_Task to complete_
Which lines of the data below hold "shelving"? Copy each of them.

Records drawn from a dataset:
_____

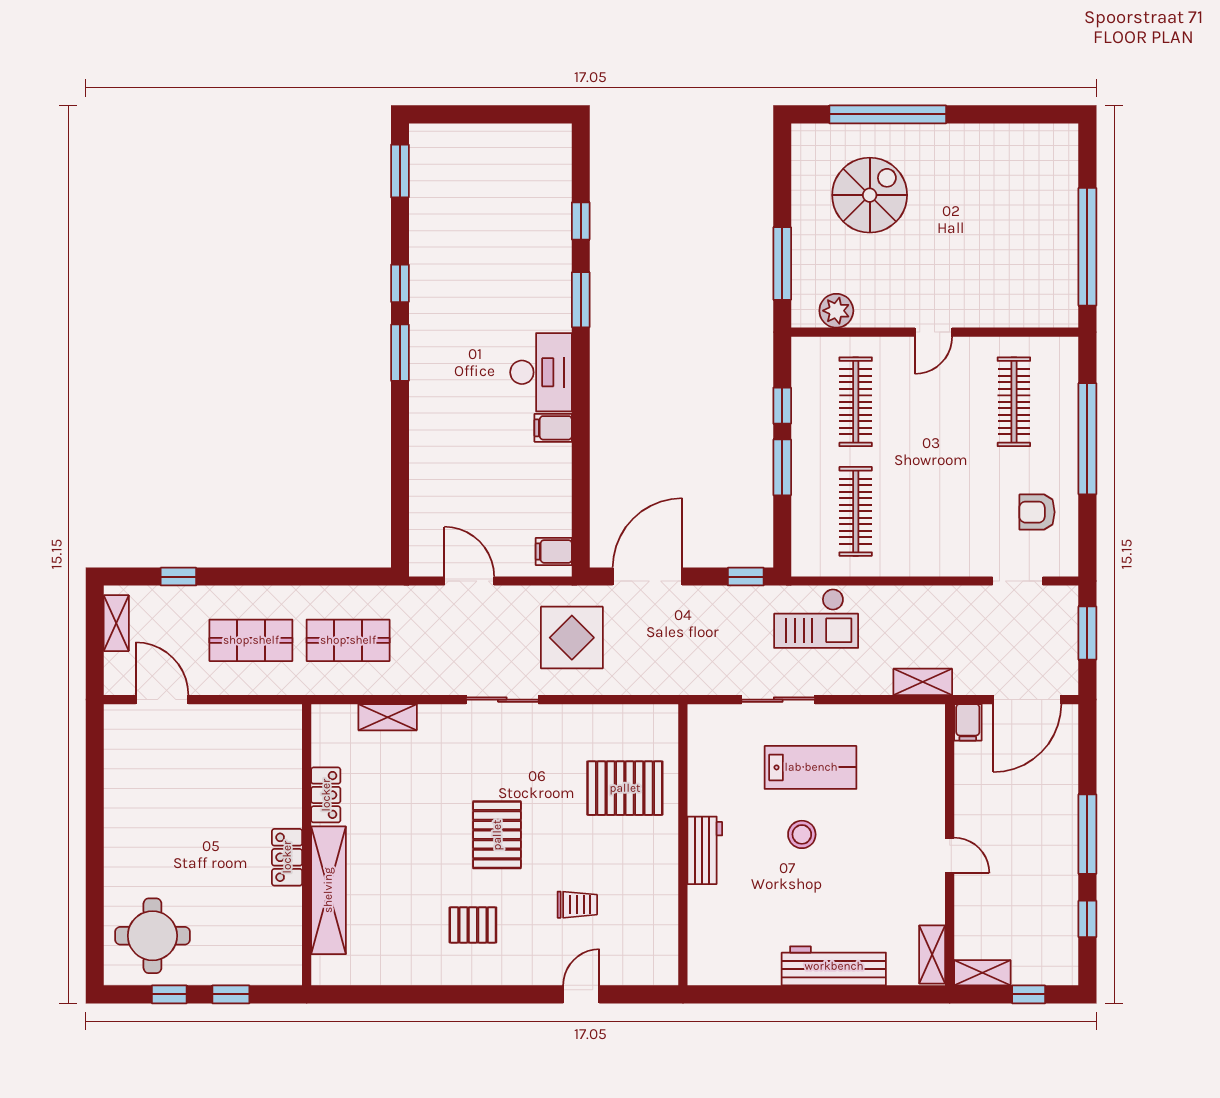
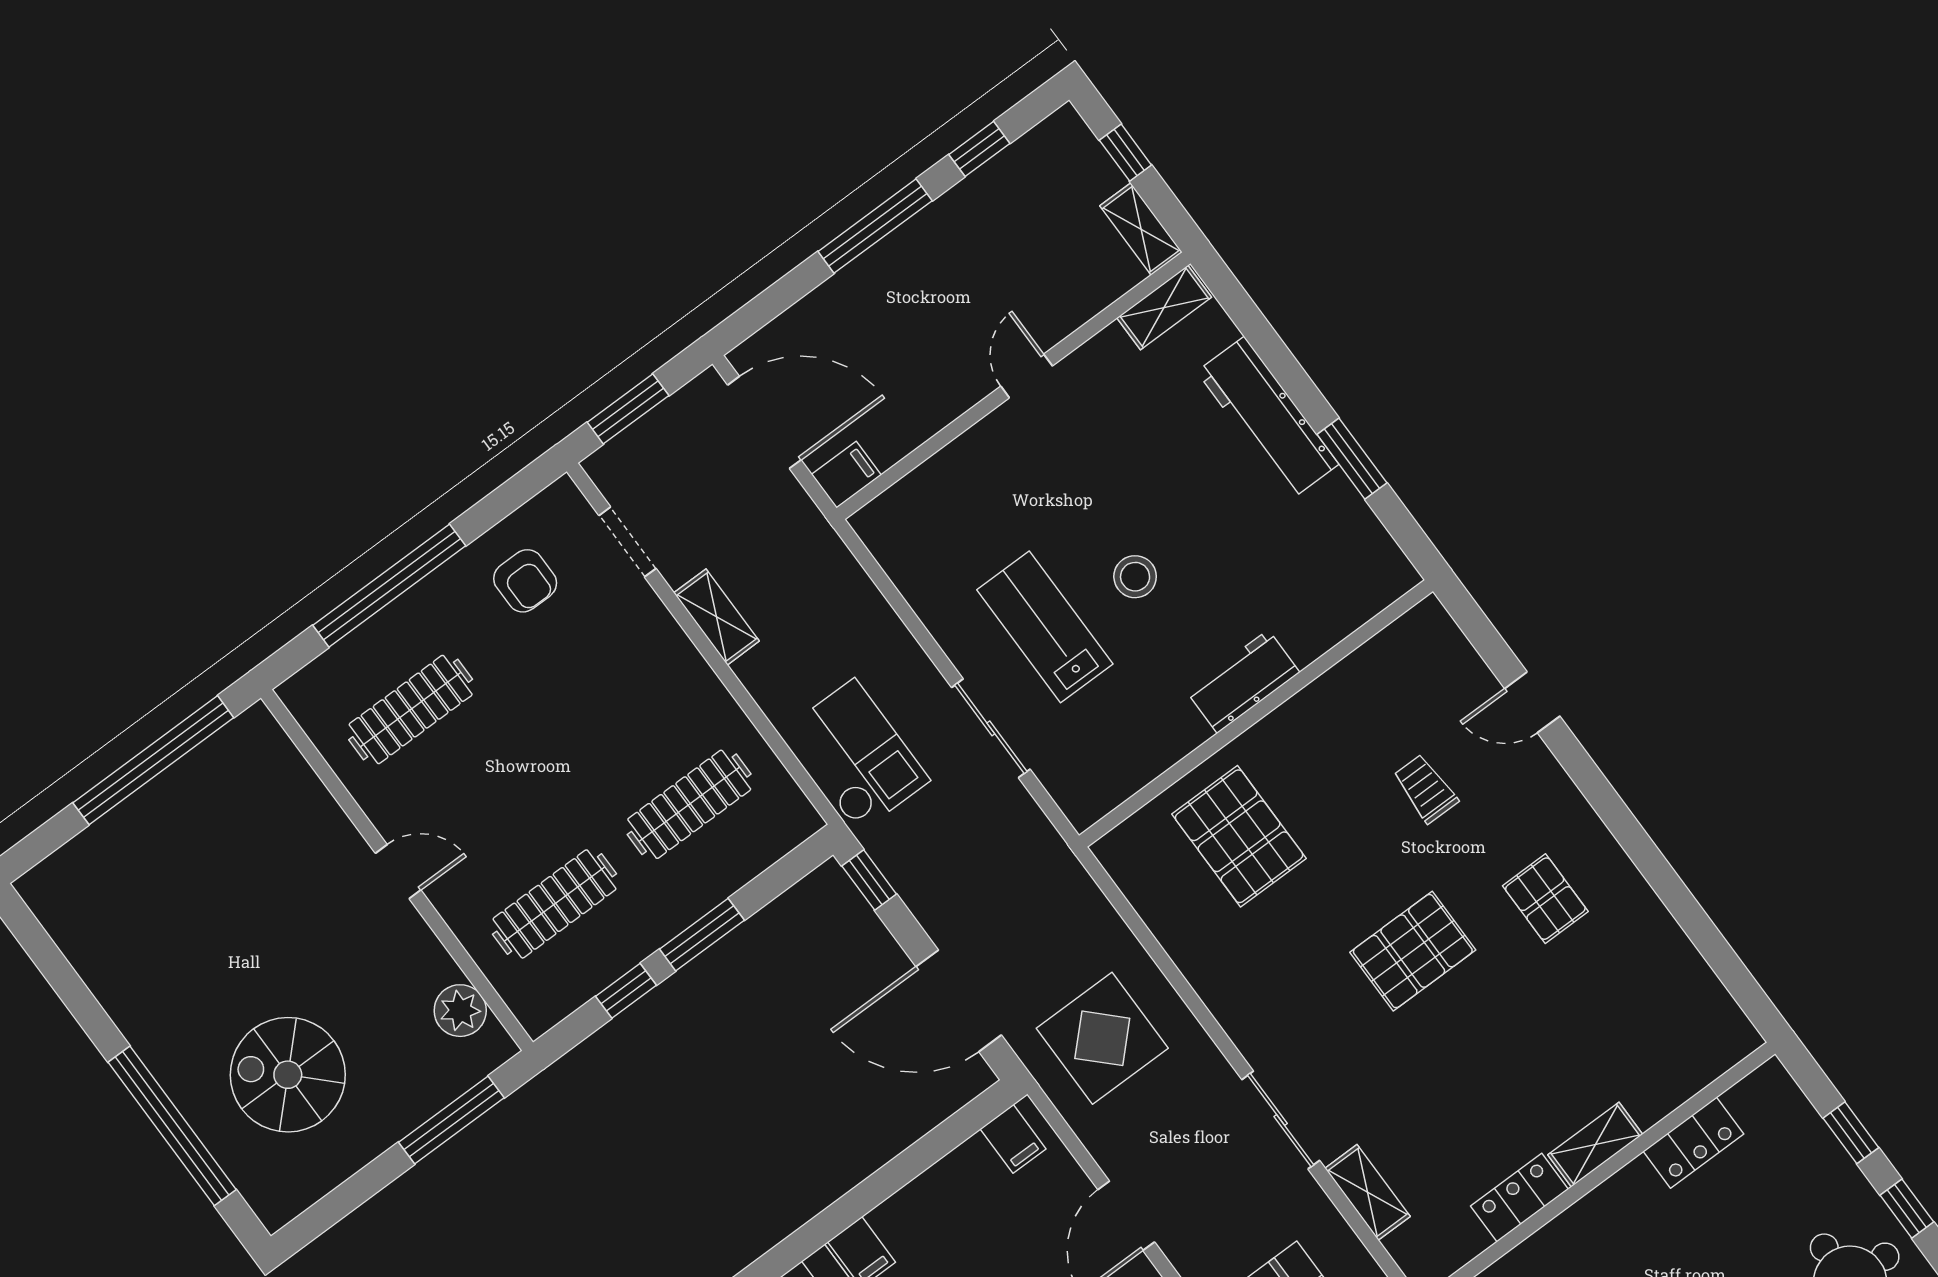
shelving: (923, 682) -> (717, 617), moved
sliding door: (502, 700) -> (1281, 1120), moved
locker: (287, 857) -> (1693, 1143), moved
shelving: (328, 890) -> (1595, 1145), width x0.45, depth x0.75
window: (780, 994) -> (1352, 459), added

_____

_Exercise response_
shelving: (923, 682) -> (717, 617), moved
shelving: (328, 890) -> (1595, 1145), width x0.45, depth x0.75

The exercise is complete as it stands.